TASK INSTRUCTIONS:
Repeat exactly the lines of the material below that run from the "RTC3 pin SQW: D1 -> D5" line to the "RTC3 pin SDA: D6 -> D3" line, including both, and do not carry over any pictures.

INPUT:
▽
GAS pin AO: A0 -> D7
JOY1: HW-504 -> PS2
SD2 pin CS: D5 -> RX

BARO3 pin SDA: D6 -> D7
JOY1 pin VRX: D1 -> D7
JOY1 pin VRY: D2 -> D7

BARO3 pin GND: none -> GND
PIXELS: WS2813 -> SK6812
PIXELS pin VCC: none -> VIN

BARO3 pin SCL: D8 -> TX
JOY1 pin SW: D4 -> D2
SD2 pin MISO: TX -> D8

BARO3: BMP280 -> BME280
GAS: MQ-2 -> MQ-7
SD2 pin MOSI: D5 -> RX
△
▽
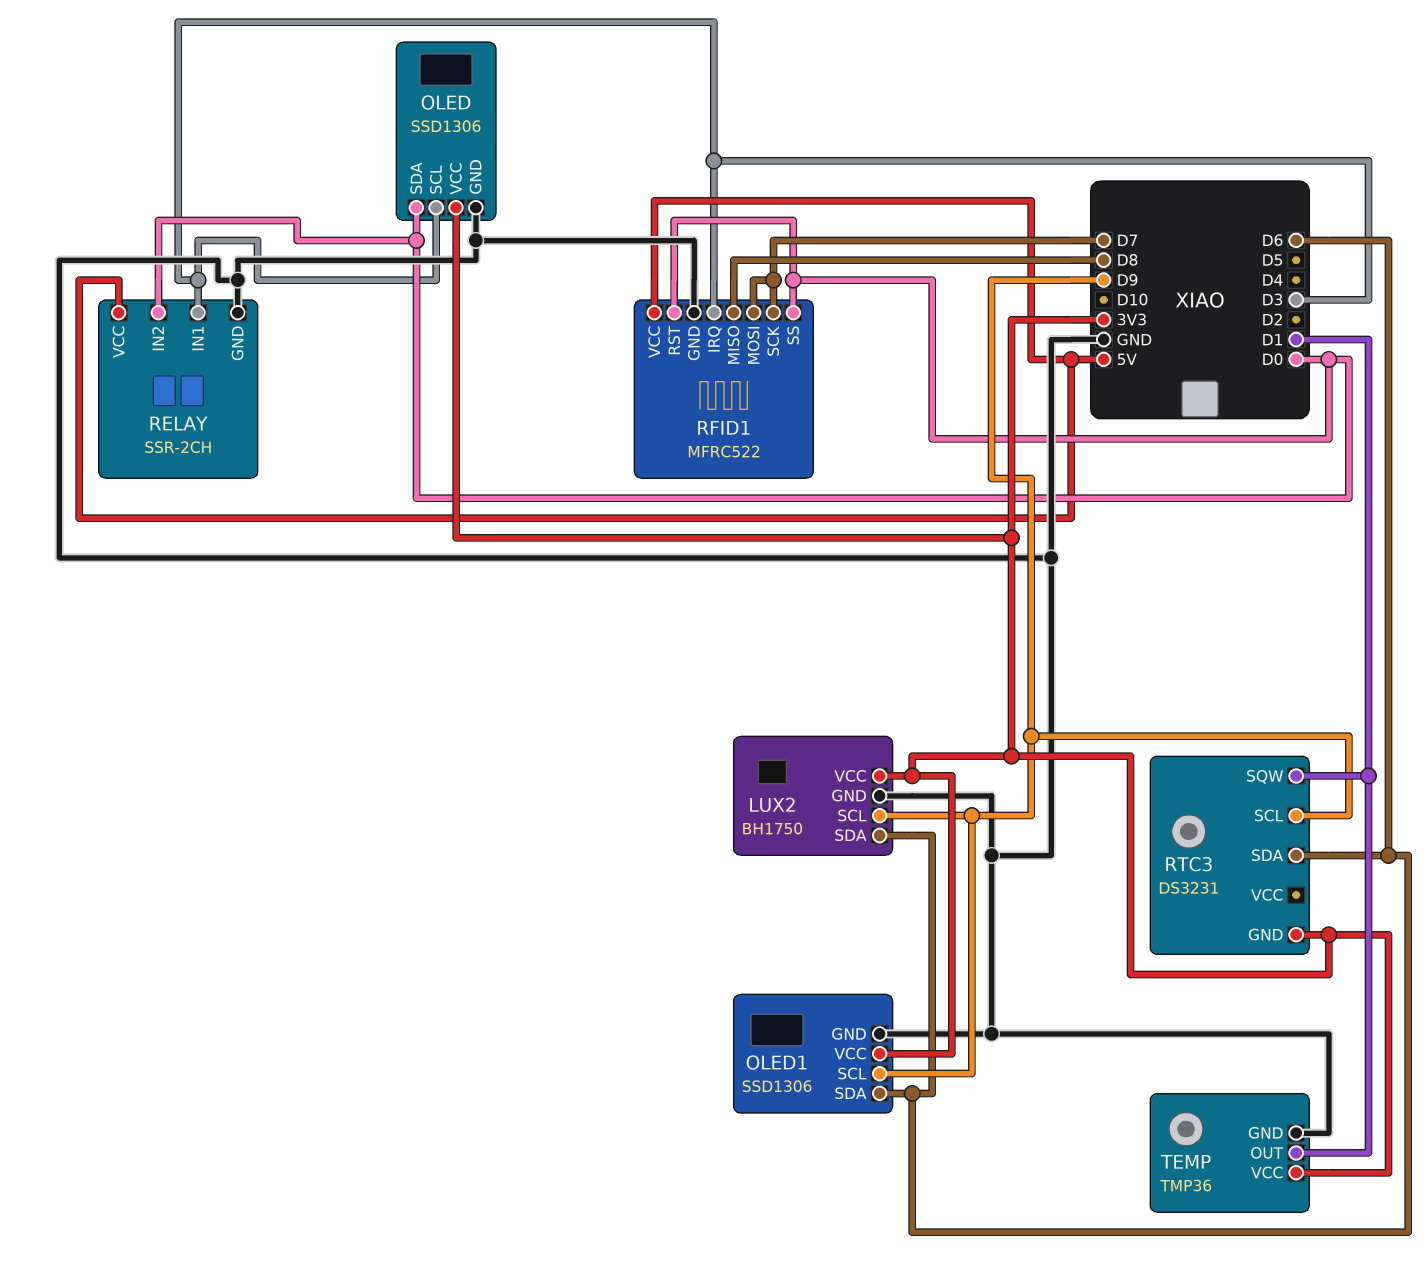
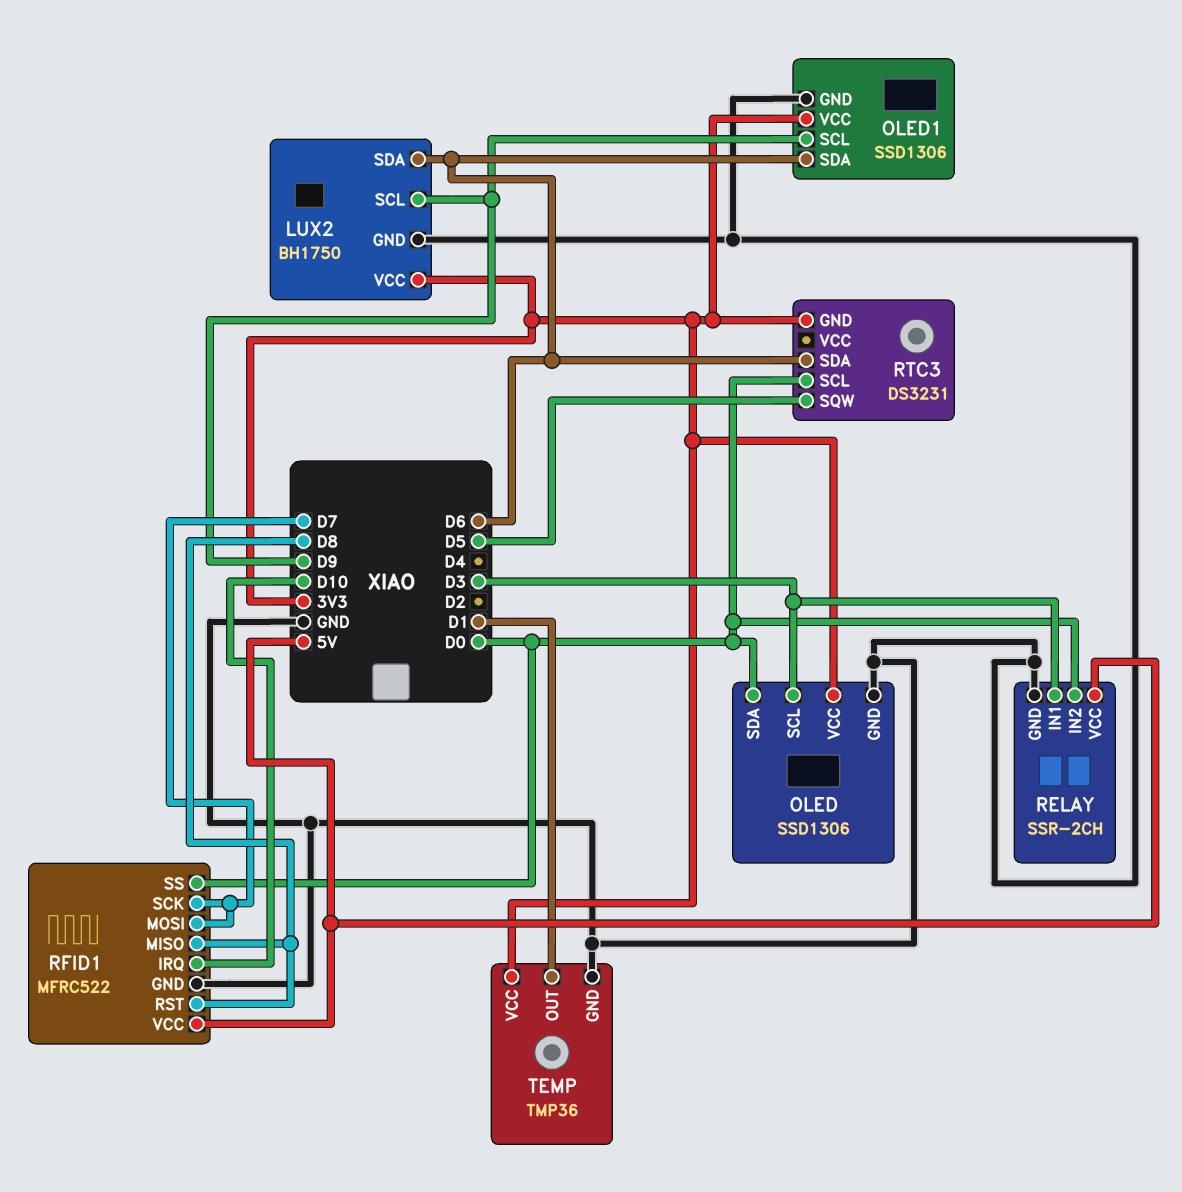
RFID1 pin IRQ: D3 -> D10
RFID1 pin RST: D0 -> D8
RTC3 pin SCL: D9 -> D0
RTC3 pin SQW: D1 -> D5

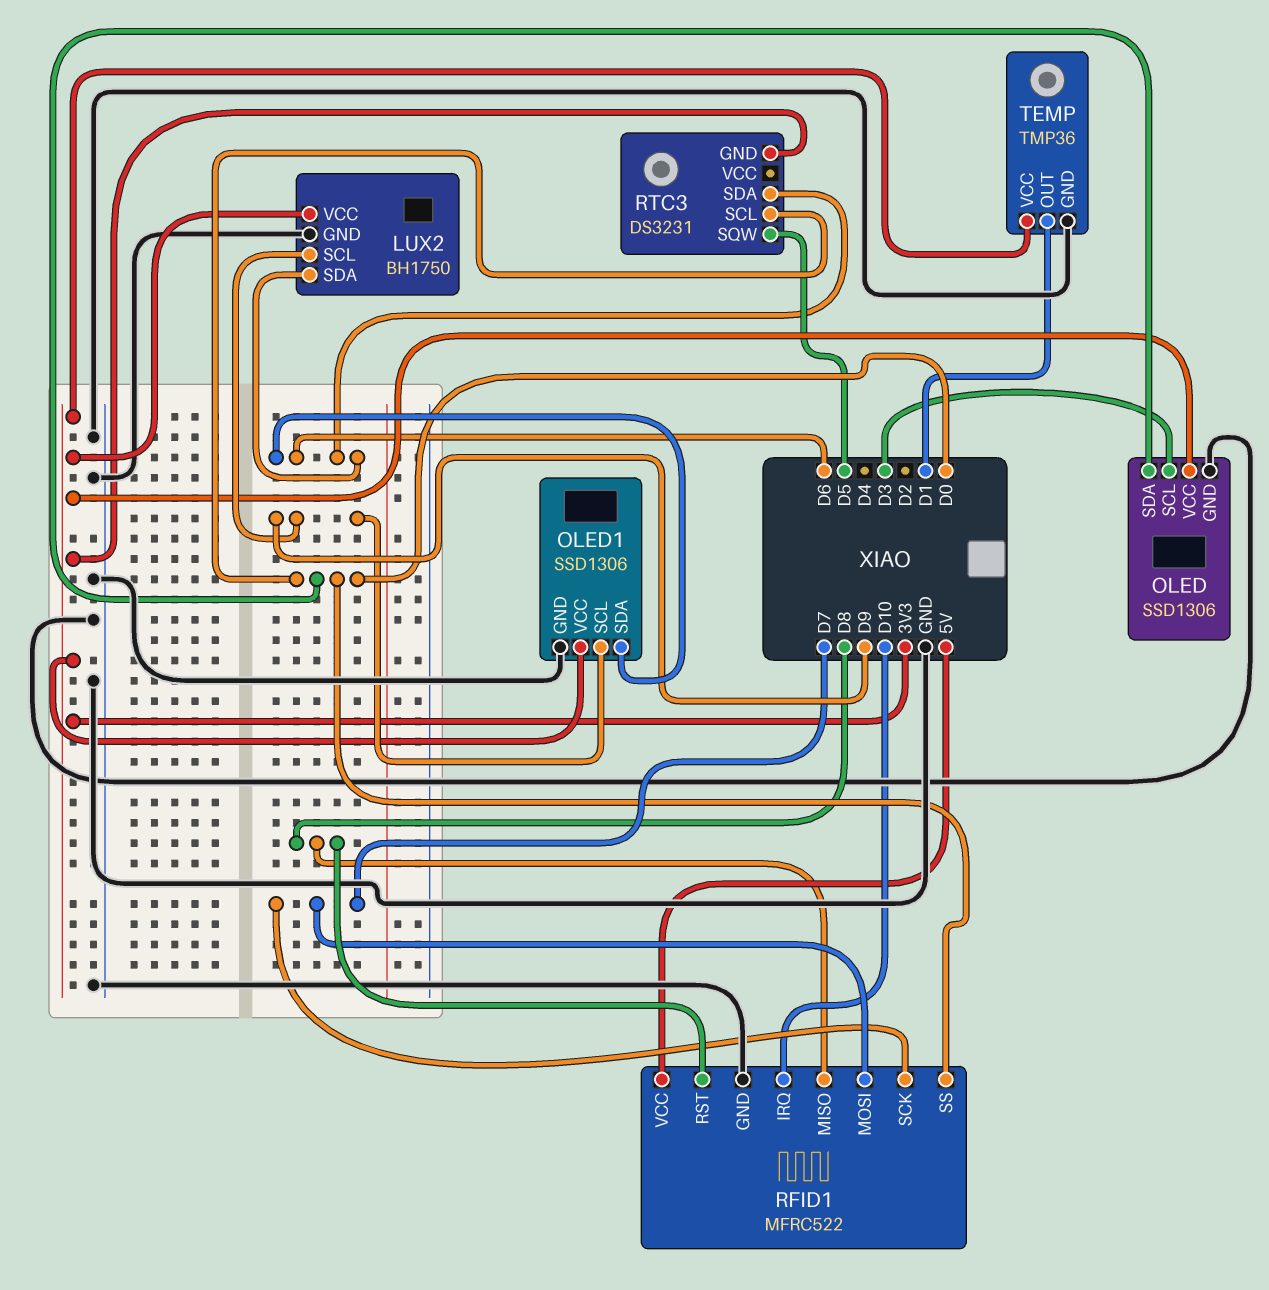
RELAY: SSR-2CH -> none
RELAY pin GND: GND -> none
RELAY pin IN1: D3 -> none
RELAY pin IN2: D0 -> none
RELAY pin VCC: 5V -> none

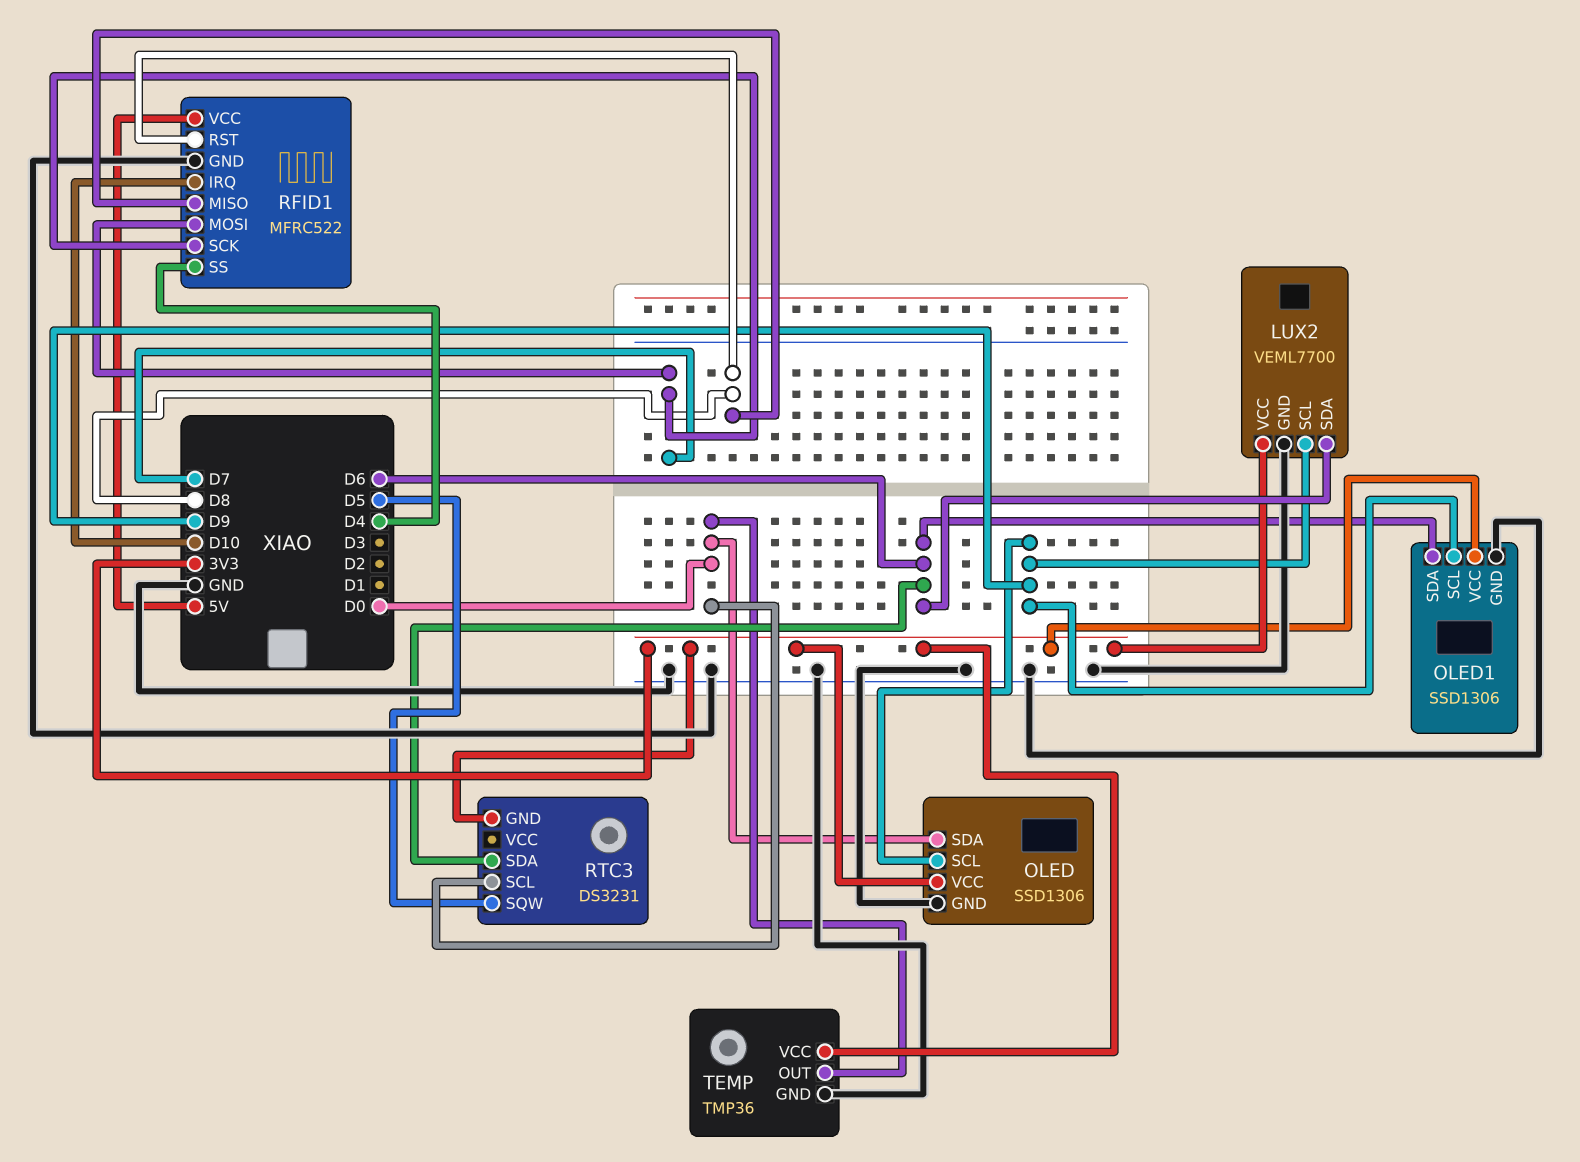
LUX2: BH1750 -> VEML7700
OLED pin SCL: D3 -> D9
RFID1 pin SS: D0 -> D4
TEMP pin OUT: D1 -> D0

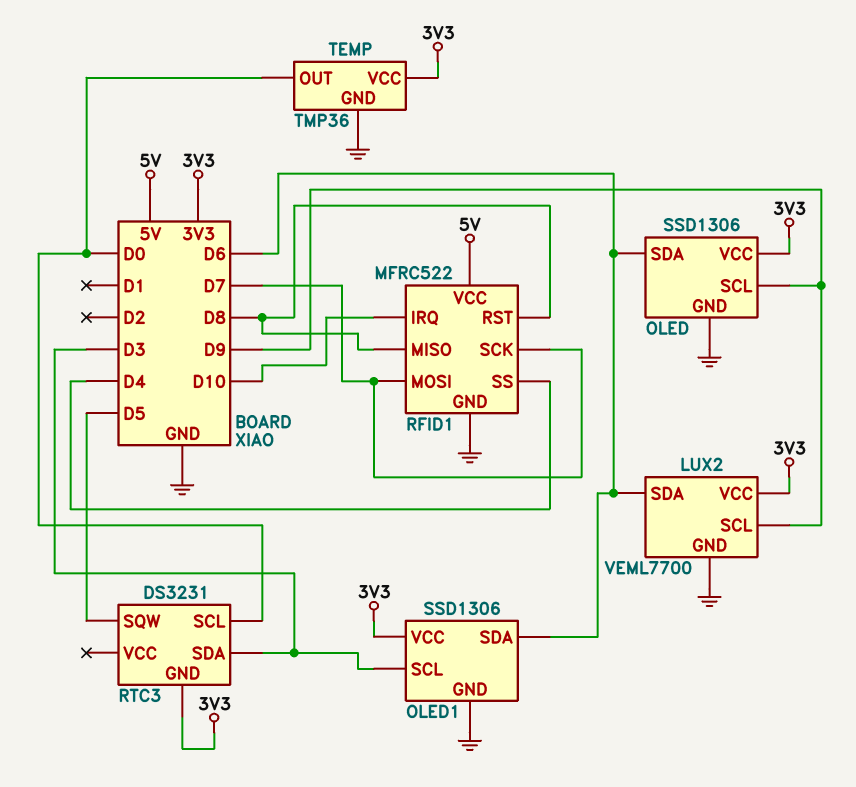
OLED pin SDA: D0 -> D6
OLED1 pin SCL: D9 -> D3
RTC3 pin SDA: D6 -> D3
△
WORKED SOLUTION:
RTC3 pin SQW: D1 -> D5

RELAY: SSR-2CH -> none
RELAY pin GND: GND -> none
RELAY pin IN1: D3 -> none
RELAY pin IN2: D0 -> none
RELAY pin VCC: 5V -> none

LUX2: BH1750 -> VEML7700
OLED pin SCL: D3 -> D9
RFID1 pin SS: D0 -> D4
TEMP pin OUT: D1 -> D0

OLED pin SDA: D0 -> D6
OLED1 pin SCL: D9 -> D3
RTC3 pin SDA: D6 -> D3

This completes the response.